• EXERCISE:
Gather every row below that contains the word "Mohd" and copy each such row in full.

• DATA LISTING:
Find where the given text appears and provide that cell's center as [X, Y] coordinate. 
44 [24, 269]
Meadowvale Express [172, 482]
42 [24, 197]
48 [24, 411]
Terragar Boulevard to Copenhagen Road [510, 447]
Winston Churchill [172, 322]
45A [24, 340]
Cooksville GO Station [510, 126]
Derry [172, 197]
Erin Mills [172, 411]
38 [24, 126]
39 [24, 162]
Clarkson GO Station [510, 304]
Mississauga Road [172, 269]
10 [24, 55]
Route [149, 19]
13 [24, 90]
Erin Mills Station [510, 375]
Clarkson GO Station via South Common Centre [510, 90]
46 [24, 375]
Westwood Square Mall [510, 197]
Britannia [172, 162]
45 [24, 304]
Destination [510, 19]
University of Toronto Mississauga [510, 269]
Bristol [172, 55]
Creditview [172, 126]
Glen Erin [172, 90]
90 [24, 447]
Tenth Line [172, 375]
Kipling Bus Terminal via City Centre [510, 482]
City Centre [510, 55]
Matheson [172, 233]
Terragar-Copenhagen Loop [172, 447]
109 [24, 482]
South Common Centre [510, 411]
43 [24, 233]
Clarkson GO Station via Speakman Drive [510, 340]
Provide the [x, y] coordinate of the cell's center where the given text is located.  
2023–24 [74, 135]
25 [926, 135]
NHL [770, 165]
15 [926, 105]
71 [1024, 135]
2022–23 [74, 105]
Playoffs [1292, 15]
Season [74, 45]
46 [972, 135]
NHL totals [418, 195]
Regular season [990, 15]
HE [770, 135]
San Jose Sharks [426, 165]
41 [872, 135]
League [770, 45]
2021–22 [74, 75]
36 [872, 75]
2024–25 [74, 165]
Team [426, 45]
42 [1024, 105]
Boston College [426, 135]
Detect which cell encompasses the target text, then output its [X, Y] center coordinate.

==

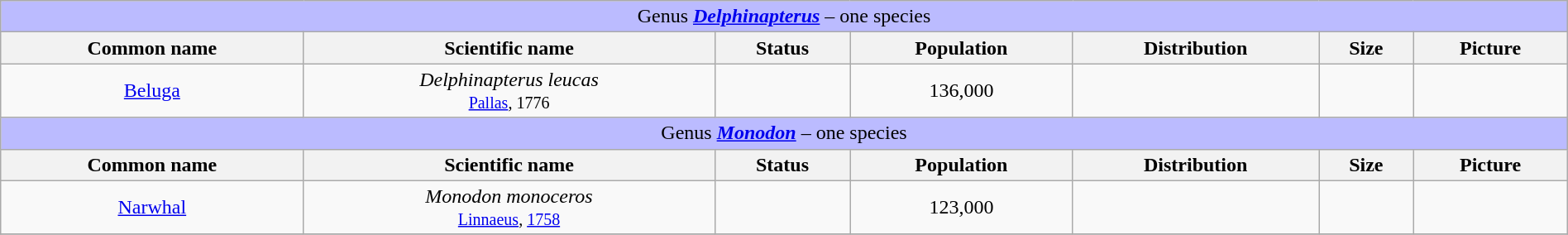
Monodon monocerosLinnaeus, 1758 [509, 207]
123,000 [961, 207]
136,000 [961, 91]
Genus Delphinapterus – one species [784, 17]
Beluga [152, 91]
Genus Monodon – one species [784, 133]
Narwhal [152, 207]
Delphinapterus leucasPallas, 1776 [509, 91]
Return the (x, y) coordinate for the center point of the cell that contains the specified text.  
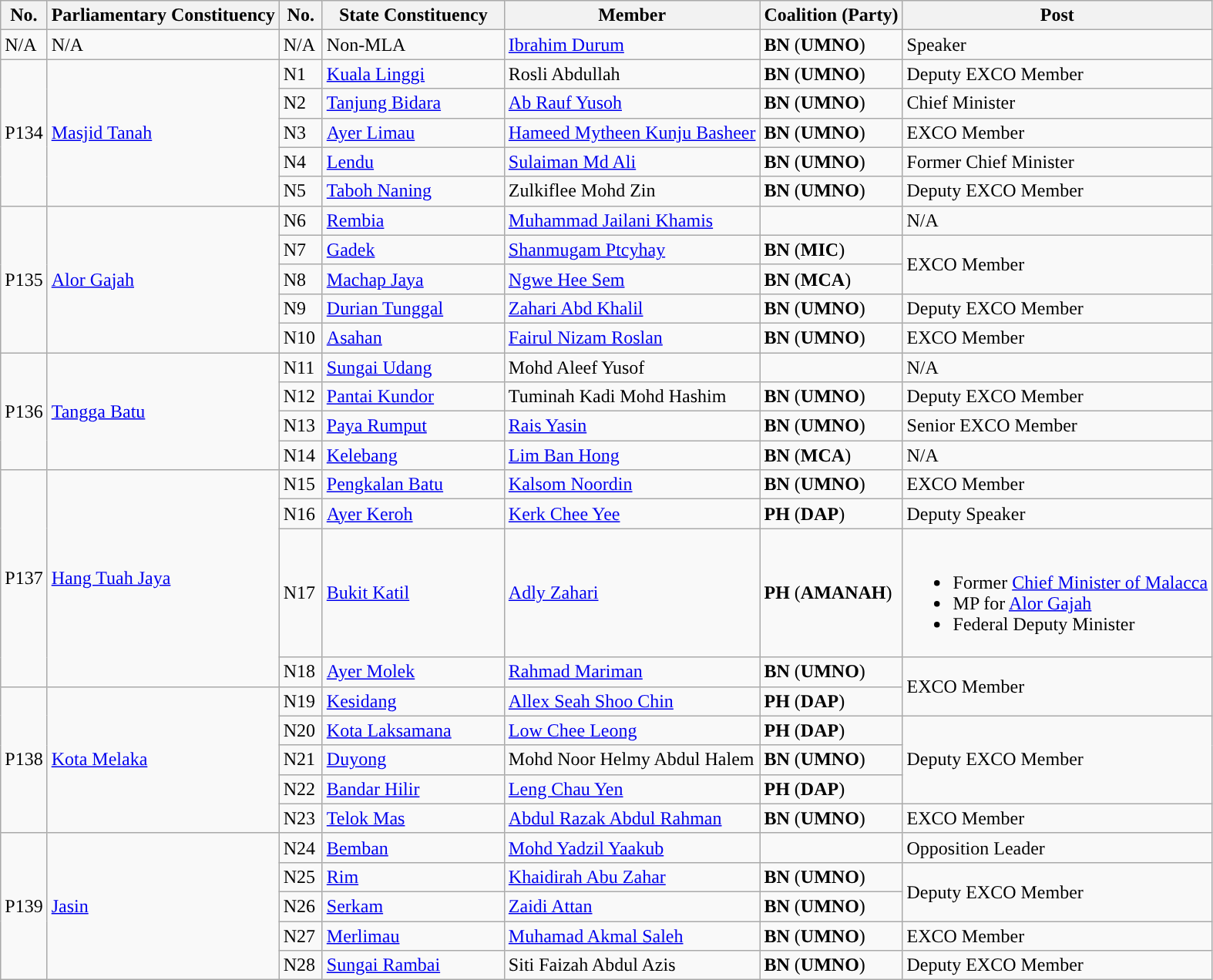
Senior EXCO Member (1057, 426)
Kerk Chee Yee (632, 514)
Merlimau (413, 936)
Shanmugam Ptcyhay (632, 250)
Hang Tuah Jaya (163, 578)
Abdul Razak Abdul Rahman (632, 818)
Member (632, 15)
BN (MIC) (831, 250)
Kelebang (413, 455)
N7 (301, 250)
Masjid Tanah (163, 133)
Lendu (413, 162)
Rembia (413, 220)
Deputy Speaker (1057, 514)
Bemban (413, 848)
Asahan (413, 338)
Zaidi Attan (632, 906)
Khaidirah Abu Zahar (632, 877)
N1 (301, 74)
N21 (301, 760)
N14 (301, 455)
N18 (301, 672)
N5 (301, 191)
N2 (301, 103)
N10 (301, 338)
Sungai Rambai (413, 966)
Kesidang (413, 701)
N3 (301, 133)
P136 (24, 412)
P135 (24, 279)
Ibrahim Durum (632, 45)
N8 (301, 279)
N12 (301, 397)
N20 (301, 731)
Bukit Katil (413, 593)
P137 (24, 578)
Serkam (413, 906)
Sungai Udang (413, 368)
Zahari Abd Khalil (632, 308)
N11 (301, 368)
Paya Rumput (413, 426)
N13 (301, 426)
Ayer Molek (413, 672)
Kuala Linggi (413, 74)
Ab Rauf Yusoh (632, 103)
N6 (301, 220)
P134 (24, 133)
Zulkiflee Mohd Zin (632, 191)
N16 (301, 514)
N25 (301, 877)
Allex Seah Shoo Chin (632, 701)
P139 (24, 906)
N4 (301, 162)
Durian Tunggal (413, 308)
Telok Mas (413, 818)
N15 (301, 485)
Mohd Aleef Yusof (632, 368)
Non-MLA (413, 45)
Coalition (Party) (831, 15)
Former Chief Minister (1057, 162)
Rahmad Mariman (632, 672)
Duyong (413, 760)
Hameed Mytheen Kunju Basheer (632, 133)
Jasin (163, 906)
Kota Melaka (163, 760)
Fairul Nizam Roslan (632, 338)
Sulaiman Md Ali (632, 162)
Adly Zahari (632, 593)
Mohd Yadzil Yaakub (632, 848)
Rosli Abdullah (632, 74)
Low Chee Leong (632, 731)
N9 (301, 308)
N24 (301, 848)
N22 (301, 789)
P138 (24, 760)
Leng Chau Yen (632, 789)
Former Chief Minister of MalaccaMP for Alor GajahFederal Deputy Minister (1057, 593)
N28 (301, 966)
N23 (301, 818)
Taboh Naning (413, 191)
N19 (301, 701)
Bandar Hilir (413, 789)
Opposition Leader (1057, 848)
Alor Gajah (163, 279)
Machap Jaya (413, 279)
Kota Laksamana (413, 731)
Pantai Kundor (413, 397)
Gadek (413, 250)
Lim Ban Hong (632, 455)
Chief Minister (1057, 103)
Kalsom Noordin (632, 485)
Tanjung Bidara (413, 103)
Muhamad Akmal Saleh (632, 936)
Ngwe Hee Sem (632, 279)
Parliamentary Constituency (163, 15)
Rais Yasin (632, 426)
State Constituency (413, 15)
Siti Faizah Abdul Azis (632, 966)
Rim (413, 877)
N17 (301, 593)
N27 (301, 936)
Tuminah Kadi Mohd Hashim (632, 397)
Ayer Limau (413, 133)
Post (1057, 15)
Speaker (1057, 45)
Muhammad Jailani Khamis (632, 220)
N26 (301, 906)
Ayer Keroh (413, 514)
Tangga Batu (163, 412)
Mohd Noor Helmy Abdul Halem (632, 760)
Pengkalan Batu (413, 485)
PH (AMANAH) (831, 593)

• THE RESPONSE:
Zulkiflee Mohd Zin (632, 191)
Mohd Aleef Yusof (632, 368)
Mohd Yadzil Yaakub (632, 848)
Tuminah Kadi Mohd Hashim (632, 397)
Mohd Noor Helmy Abdul Halem (632, 760)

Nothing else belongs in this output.